───── EXTRACTED RECORDS

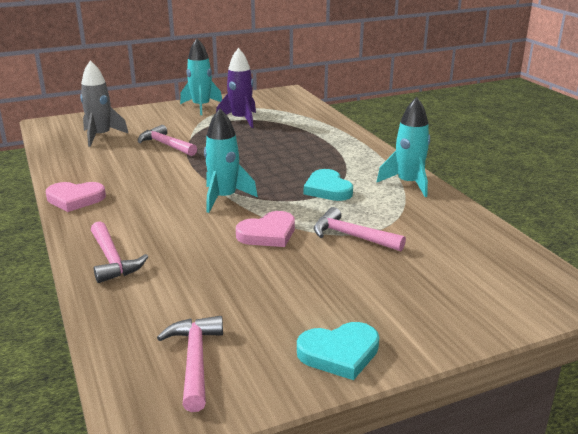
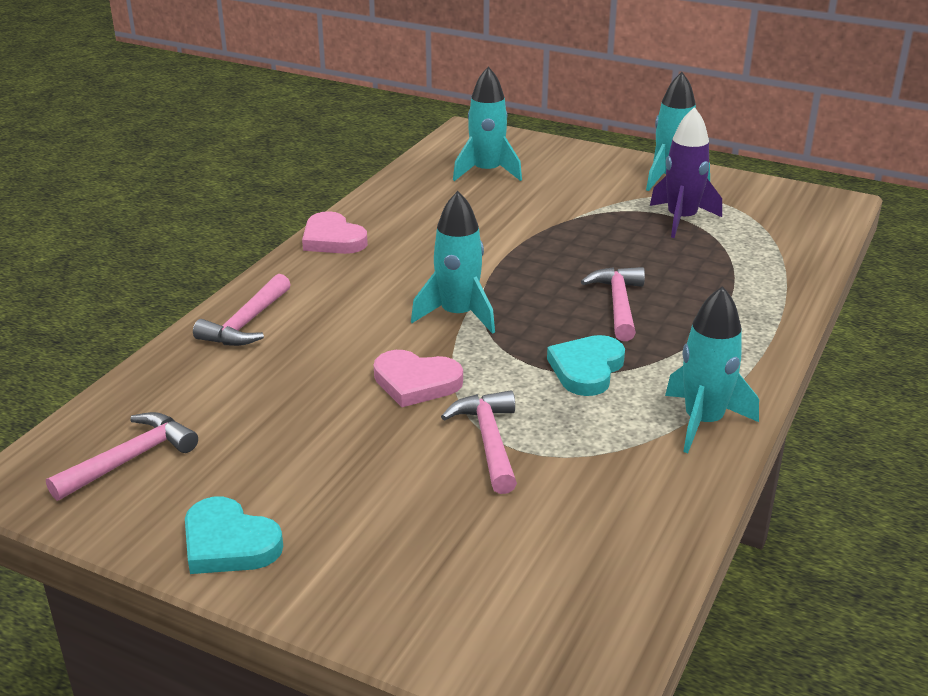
camera: 50 degrees right, 5 degrees up
(101, 136) = (487, 172): grey rocket -> turquoise rocket
(165, 145) = (528, 215): pink hammer -> pink hammer (618, 304)

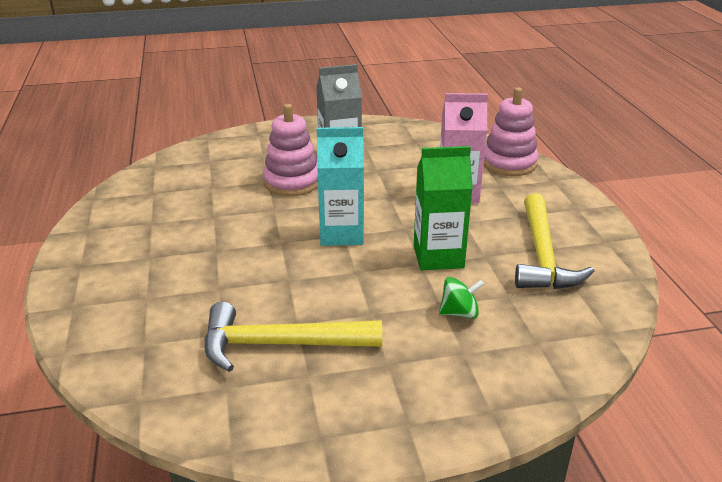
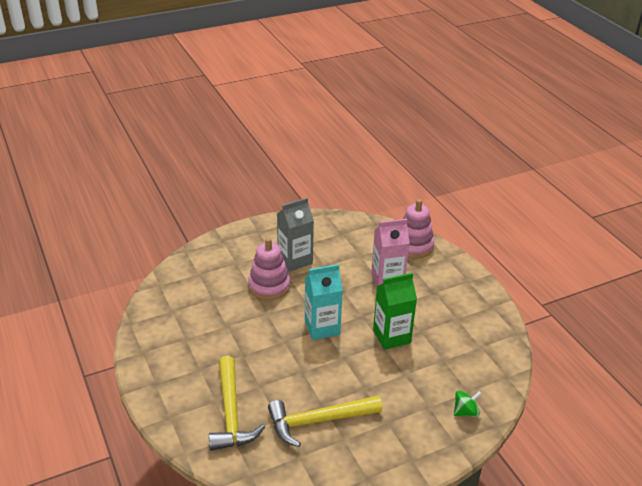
camera: 15 degrees left, 5 degrees up
(459, 313) = (418, 378): green spinning top -> green spinning top (465, 412)
(542, 255) = (456, 325): yellow hammer -> yellow hammer (231, 413)

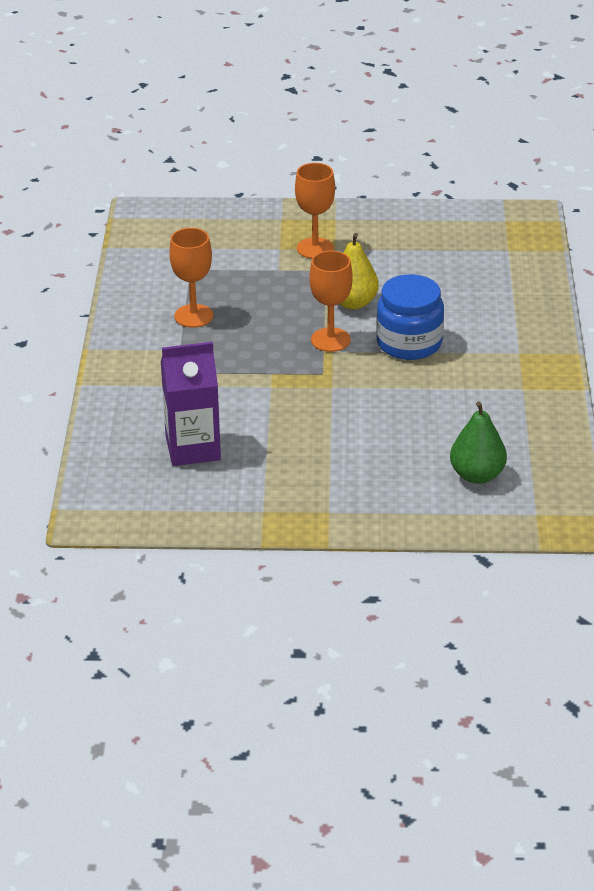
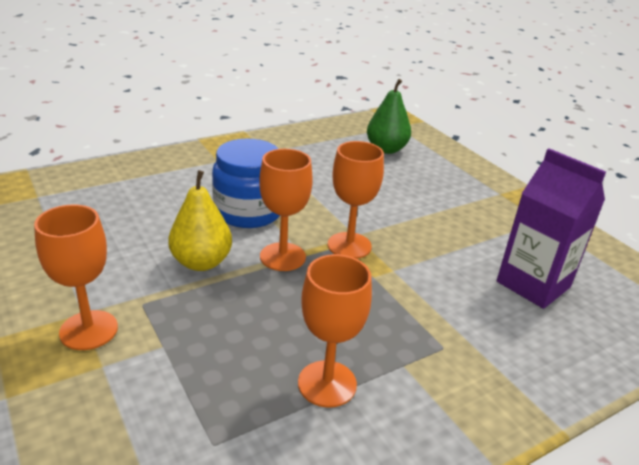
camera: 125 degrees left, 5 degrees down
(319, 377) = (349, 245): none -> orange goblet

──────────

PROBLEM TO SOLVE => Using the records above, find and show each line with the string "hammer".

REPLY =>
(165, 145) = (528, 215): pink hammer -> pink hammer (618, 304)
(542, 255) = (456, 325): yellow hammer -> yellow hammer (231, 413)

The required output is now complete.